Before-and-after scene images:
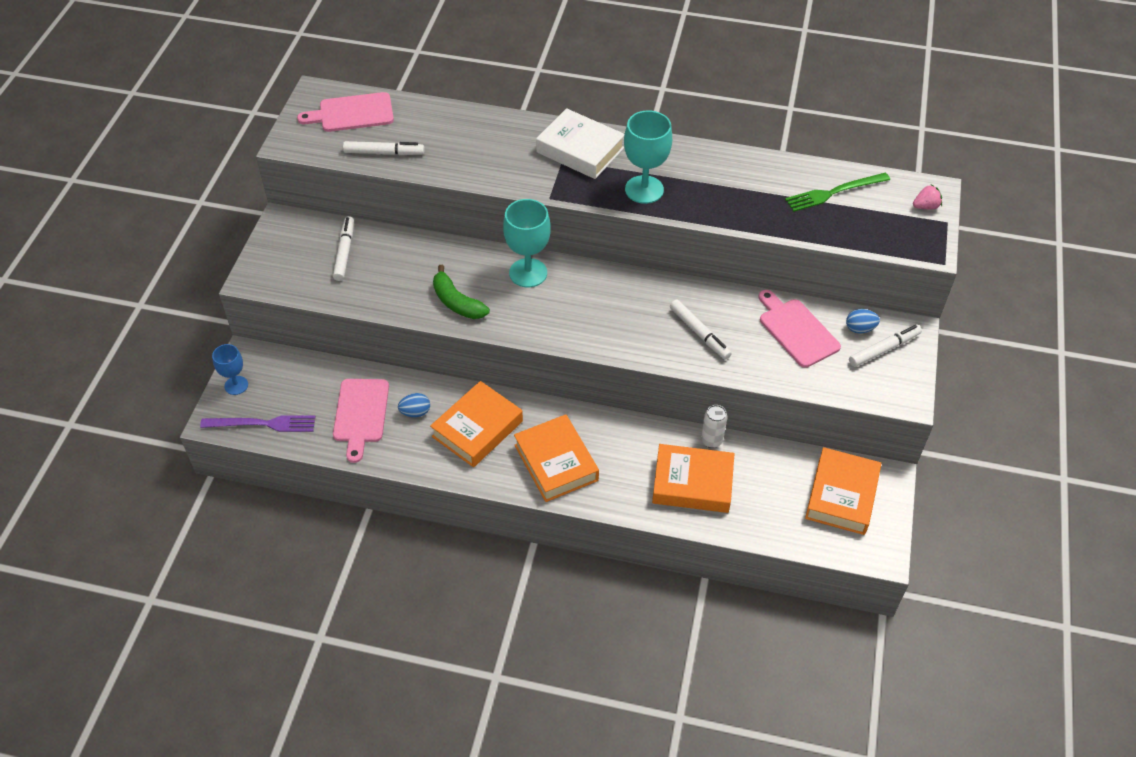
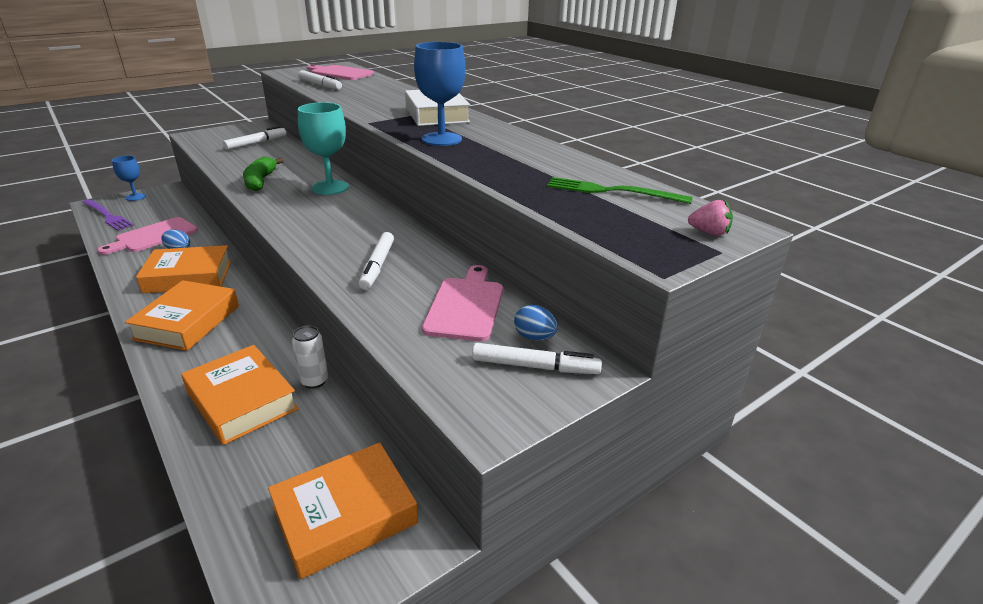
camera: 40 degrees right, 20 degrees down
(644, 189) = (441, 139): turquoise goblet -> blue goblet

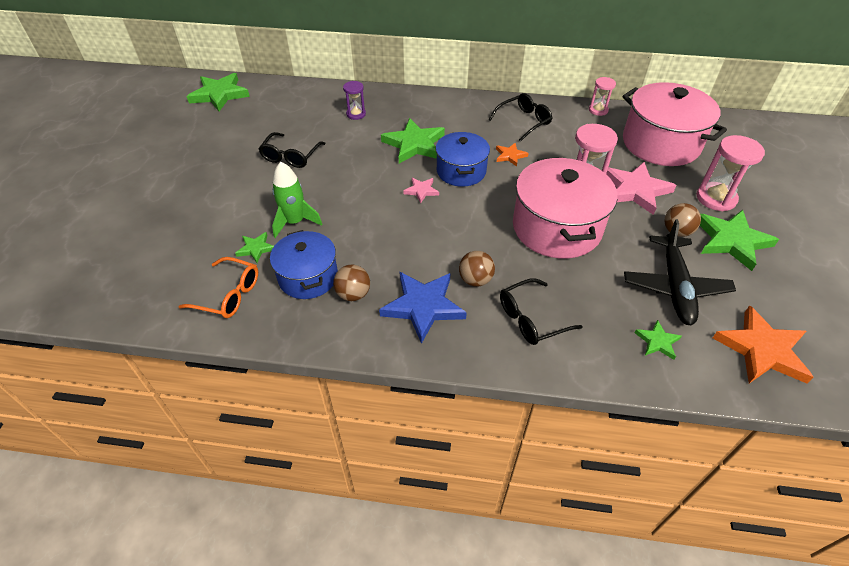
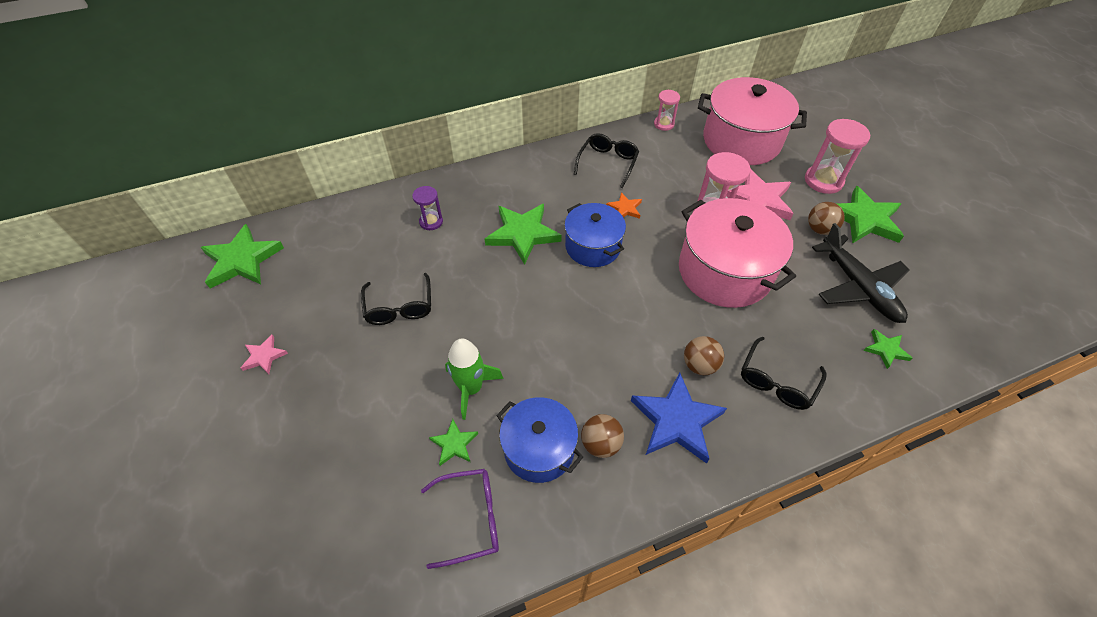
camera: 30 degrees left, 5 degrees up
(228, 294) = (469, 519): orange glasses -> purple glasses
(421, 191) = (572, 287): pink star -> pink star (264, 356)
(762, 349) = (958, 316): orange star -> none

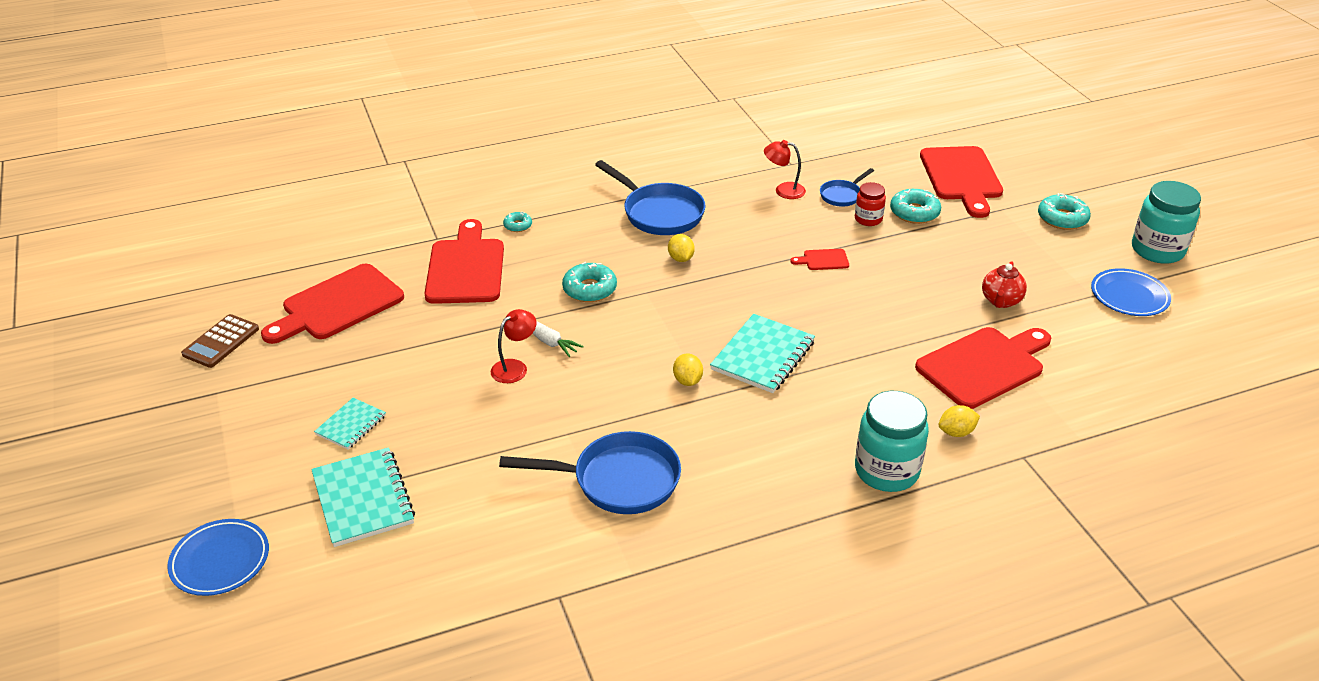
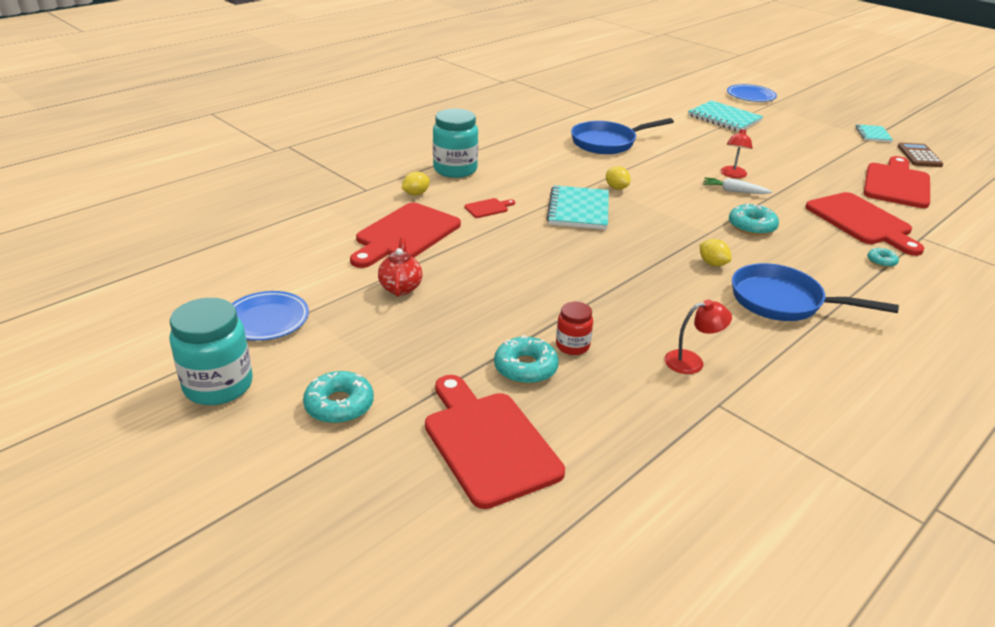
camera: 155 degrees right, 5 degrees down
(351, 425) = (778, 138): turquoise notebook -> turquoise notebook (873, 134)
(823, 260) = (587, 290): red cutting board -> red cutting board (488, 208)
(842, 195) = (622, 371): blue pan -> none

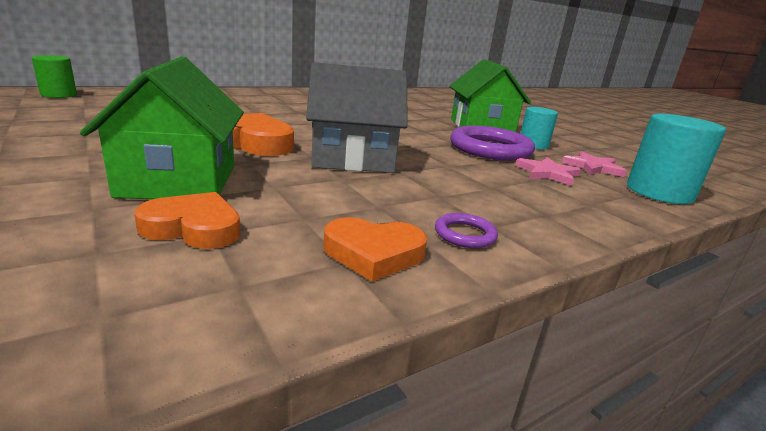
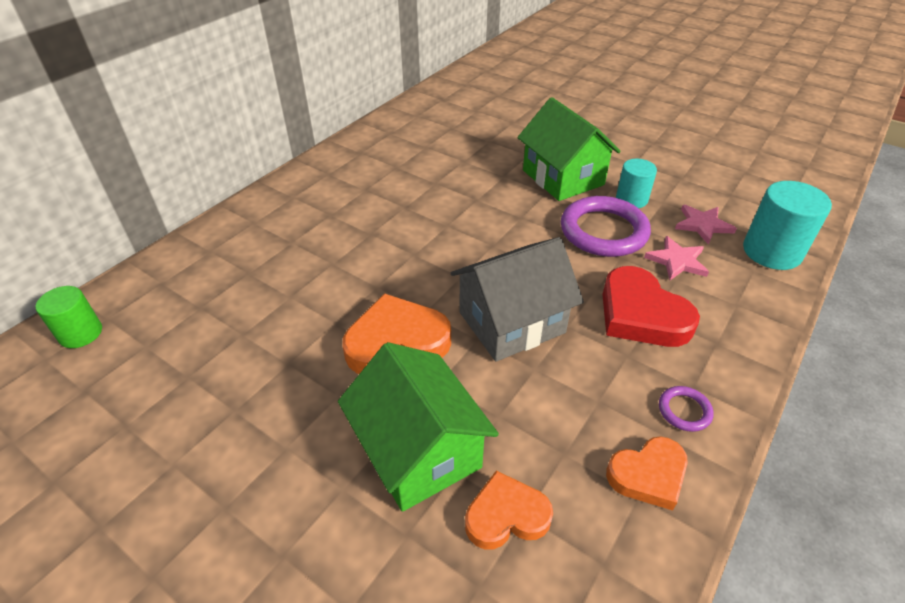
camera: 20 degrees left, 20 degrees up
(480, 184) = (641, 314): none -> red heart

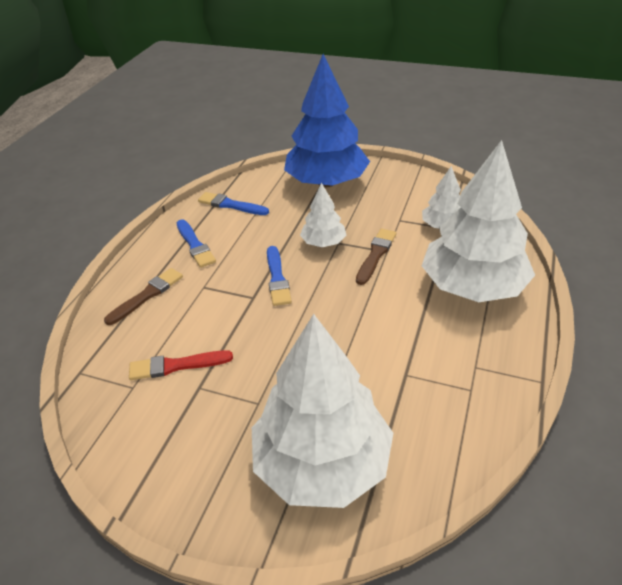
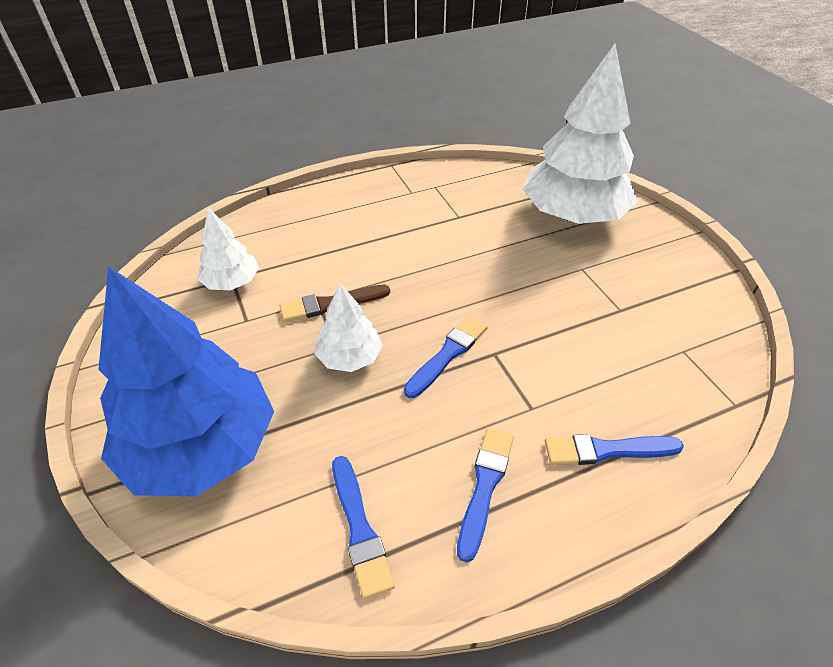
camera: 135 degrees left, 5 degrees up
(147, 295) = (607, 450): brown brush -> blue brush
(176, 365) = (628, 341): red brush -> none
(473, 286) = (318, 226): white tree -> none

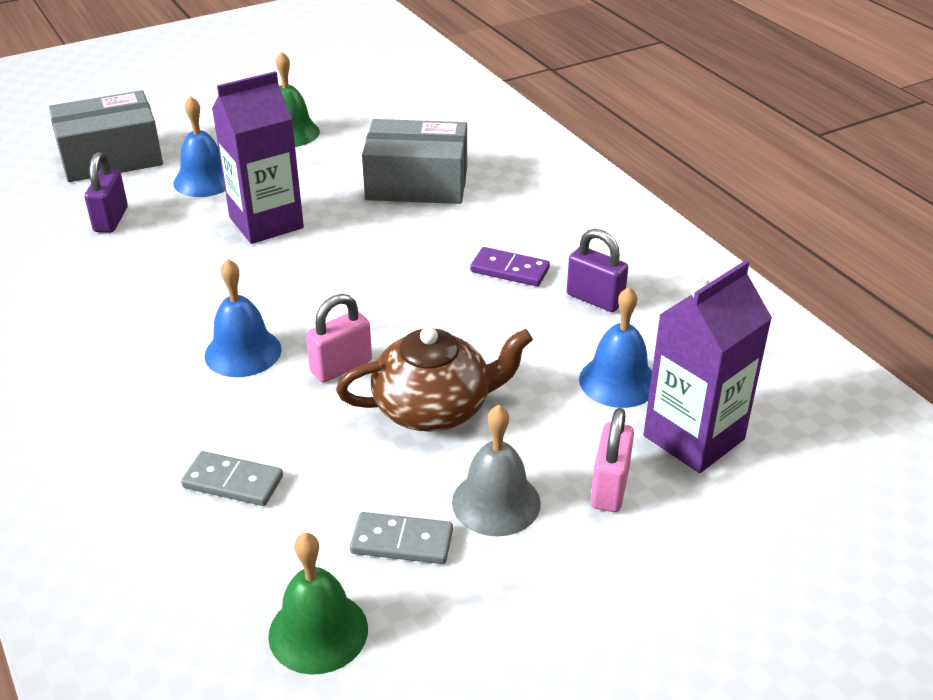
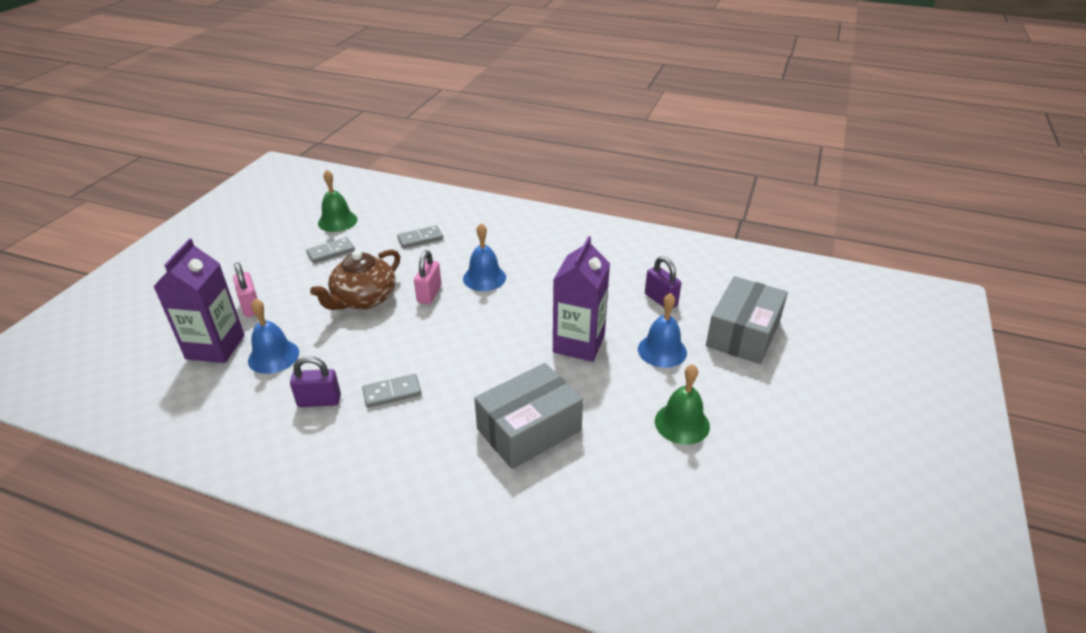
camera: 140 degrees right, 0 degrees up
(496, 502) = (301, 279): grey bell -> none
(510, 270) = (392, 393): purple domino -> grey domino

*AIM OF THE EXERCISE*
Your answer must be an exact copy of the records, free of images.

*EXERCISE RESULT*
camera: 40 degrees right, 20 degrees down
(644, 189) = (441, 139): turquoise goblet -> blue goblet

camera: 30 degrees left, 5 degrees up
(228, 294) = (469, 519): orange glasses -> purple glasses
(421, 191) = (572, 287): pink star -> pink star (264, 356)
(762, 349) = (958, 316): orange star -> none

camera: 155 degrees right, 5 degrees down
(351, 425) = (778, 138): turquoise notebook -> turquoise notebook (873, 134)
(823, 260) = (587, 290): red cutting board -> red cutting board (488, 208)
(842, 195) = (622, 371): blue pan -> none

camera: 20 degrees left, 20 degrees up
(480, 184) = (641, 314): none -> red heart

camera: 135 degrees left, 5 degrees up
(147, 295) = (607, 450): brown brush -> blue brush
(176, 365) = (628, 341): red brush -> none
(473, 286) = (318, 226): white tree -> none

camera: 140 degrees right, 0 degrees up
(496, 502) = (301, 279): grey bell -> none
(510, 270) = (392, 393): purple domino -> grey domino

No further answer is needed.